▶ Problem statement
Pictures aside, return all of the records exactly as they stand.

▶ Extracted information

BEGIN

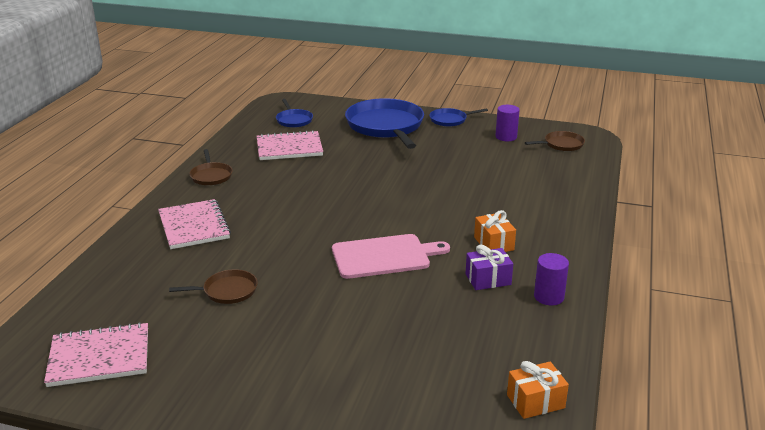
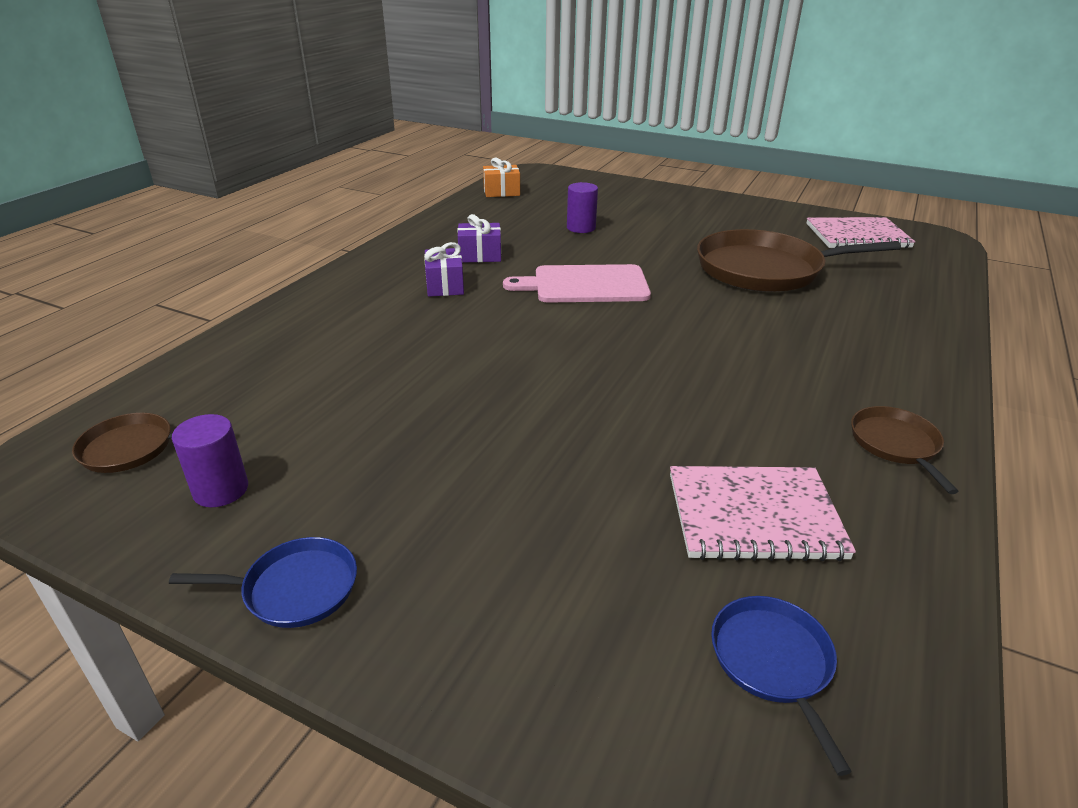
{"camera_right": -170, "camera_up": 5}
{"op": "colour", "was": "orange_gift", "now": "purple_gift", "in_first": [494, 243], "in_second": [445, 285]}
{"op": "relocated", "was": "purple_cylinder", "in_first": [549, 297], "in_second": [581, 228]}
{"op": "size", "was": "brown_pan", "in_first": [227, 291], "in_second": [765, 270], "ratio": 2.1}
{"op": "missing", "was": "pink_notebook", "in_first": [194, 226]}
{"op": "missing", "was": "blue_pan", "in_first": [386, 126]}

END

▶ The completed task
{"camera_right": -170, "camera_up": 5}
{"op": "colour", "was": "orange_gift", "now": "purple_gift", "in_first": [494, 243], "in_second": [445, 285]}
{"op": "relocated", "was": "purple_cylinder", "in_first": [549, 297], "in_second": [581, 228]}
{"op": "size", "was": "brown_pan", "in_first": [227, 291], "in_second": [765, 270], "ratio": 2.1}
{"op": "missing", "was": "pink_notebook", "in_first": [194, 226]}
{"op": "missing", "was": "blue_pan", "in_first": [386, 126]}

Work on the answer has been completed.